*** Opening Given data ***
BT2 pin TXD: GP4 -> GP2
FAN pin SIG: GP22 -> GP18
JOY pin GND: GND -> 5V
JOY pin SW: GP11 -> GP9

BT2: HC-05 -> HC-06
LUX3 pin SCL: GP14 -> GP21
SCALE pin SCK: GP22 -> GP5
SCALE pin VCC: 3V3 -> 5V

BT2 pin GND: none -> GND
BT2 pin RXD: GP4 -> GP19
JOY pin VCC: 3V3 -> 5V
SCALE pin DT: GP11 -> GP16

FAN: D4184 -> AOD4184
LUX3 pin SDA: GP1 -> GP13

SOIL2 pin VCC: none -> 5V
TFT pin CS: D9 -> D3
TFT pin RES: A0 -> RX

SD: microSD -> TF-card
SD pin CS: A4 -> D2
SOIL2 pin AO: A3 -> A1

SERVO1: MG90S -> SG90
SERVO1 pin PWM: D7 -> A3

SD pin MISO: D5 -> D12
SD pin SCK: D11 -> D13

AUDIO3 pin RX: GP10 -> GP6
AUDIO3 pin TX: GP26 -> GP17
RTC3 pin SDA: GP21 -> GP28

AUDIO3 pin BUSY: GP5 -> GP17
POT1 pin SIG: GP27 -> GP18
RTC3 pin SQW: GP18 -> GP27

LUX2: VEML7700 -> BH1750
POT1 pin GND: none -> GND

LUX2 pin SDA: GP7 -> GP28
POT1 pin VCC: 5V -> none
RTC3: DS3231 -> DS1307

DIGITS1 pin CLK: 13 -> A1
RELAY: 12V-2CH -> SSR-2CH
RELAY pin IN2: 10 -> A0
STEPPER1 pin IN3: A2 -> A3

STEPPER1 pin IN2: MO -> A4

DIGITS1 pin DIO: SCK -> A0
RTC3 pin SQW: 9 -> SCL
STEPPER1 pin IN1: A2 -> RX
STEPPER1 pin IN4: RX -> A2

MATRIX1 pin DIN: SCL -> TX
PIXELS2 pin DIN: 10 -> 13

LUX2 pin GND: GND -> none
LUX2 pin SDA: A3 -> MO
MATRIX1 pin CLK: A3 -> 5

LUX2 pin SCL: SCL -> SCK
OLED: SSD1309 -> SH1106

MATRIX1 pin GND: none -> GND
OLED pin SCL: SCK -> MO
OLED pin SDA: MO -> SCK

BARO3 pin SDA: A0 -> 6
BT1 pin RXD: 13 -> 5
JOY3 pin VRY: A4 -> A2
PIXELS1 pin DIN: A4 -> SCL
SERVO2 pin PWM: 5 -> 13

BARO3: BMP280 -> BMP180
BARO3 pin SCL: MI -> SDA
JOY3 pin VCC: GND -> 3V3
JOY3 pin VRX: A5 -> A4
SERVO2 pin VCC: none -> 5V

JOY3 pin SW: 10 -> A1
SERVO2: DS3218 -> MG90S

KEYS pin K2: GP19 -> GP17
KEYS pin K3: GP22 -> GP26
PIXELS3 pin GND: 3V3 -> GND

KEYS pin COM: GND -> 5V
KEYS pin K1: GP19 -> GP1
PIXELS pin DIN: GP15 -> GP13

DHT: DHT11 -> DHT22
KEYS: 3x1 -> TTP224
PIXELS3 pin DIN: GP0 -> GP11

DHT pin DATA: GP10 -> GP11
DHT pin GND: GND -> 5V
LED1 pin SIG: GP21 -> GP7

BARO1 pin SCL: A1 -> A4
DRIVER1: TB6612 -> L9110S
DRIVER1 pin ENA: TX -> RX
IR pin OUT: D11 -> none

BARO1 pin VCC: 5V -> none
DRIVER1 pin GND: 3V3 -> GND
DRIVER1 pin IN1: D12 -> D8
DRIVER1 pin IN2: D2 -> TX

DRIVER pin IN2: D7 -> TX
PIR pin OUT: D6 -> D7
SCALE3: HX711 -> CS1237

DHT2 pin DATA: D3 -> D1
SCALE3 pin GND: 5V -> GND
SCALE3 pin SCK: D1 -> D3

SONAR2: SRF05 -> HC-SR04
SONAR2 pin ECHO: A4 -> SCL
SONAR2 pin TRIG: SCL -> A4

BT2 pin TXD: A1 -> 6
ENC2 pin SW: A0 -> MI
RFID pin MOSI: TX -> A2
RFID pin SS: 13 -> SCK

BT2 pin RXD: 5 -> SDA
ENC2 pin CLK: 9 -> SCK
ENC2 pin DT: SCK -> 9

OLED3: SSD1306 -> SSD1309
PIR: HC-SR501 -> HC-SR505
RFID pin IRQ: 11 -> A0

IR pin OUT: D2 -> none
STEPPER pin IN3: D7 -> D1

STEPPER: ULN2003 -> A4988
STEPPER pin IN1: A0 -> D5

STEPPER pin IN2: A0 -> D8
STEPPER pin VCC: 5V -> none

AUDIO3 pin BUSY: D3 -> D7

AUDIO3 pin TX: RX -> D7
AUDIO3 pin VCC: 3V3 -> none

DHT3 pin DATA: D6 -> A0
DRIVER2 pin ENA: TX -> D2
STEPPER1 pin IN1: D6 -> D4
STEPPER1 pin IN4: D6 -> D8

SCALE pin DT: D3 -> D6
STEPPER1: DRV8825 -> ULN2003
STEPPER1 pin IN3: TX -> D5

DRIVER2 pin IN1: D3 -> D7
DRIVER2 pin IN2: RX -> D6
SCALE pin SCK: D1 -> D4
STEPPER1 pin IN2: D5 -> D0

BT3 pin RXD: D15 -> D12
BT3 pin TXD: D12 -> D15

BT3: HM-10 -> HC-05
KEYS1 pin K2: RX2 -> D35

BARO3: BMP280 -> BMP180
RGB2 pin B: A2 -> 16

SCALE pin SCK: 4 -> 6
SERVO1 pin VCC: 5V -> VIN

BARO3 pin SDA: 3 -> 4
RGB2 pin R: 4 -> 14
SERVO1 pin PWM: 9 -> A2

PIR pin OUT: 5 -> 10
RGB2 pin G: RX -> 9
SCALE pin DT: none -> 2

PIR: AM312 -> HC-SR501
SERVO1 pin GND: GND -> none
*** Closing Given data ***
Your assignment:
Each line from the one that contains "KEYS pin K1: GP19 -> GP1" through the last line of the listing above should be written out exactly, and no other line.

Exercise response:
KEYS pin K1: GP19 -> GP1
PIXELS pin DIN: GP15 -> GP13

DHT: DHT11 -> DHT22
KEYS: 3x1 -> TTP224
PIXELS3 pin DIN: GP0 -> GP11

DHT pin DATA: GP10 -> GP11
DHT pin GND: GND -> 5V
LED1 pin SIG: GP21 -> GP7

BARO1 pin SCL: A1 -> A4
DRIVER1: TB6612 -> L9110S
DRIVER1 pin ENA: TX -> RX
IR pin OUT: D11 -> none

BARO1 pin VCC: 5V -> none
DRIVER1 pin GND: 3V3 -> GND
DRIVER1 pin IN1: D12 -> D8
DRIVER1 pin IN2: D2 -> TX

DRIVER pin IN2: D7 -> TX
PIR pin OUT: D6 -> D7
SCALE3: HX711 -> CS1237

DHT2 pin DATA: D3 -> D1
SCALE3 pin GND: 5V -> GND
SCALE3 pin SCK: D1 -> D3

SONAR2: SRF05 -> HC-SR04
SONAR2 pin ECHO: A4 -> SCL
SONAR2 pin TRIG: SCL -> A4

BT2 pin TXD: A1 -> 6
ENC2 pin SW: A0 -> MI
RFID pin MOSI: TX -> A2
RFID pin SS: 13 -> SCK

BT2 pin RXD: 5 -> SDA
ENC2 pin CLK: 9 -> SCK
ENC2 pin DT: SCK -> 9

OLED3: SSD1306 -> SSD1309
PIR: HC-SR501 -> HC-SR505
RFID pin IRQ: 11 -> A0

IR pin OUT: D2 -> none
STEPPER pin IN3: D7 -> D1

STEPPER: ULN2003 -> A4988
STEPPER pin IN1: A0 -> D5

STEPPER pin IN2: A0 -> D8
STEPPER pin VCC: 5V -> none

AUDIO3 pin BUSY: D3 -> D7

AUDIO3 pin TX: RX -> D7
AUDIO3 pin VCC: 3V3 -> none

DHT3 pin DATA: D6 -> A0
DRIVER2 pin ENA: TX -> D2
STEPPER1 pin IN1: D6 -> D4
STEPPER1 pin IN4: D6 -> D8

SCALE pin DT: D3 -> D6
STEPPER1: DRV8825 -> ULN2003
STEPPER1 pin IN3: TX -> D5

DRIVER2 pin IN1: D3 -> D7
DRIVER2 pin IN2: RX -> D6
SCALE pin SCK: D1 -> D4
STEPPER1 pin IN2: D5 -> D0

BT3 pin RXD: D15 -> D12
BT3 pin TXD: D12 -> D15

BT3: HM-10 -> HC-05
KEYS1 pin K2: RX2 -> D35

BARO3: BMP280 -> BMP180
RGB2 pin B: A2 -> 16

SCALE pin SCK: 4 -> 6
SERVO1 pin VCC: 5V -> VIN

BARO3 pin SDA: 3 -> 4
RGB2 pin R: 4 -> 14
SERVO1 pin PWM: 9 -> A2

PIR pin OUT: 5 -> 10
RGB2 pin G: RX -> 9
SCALE pin DT: none -> 2

PIR: AM312 -> HC-SR501
SERVO1 pin GND: GND -> none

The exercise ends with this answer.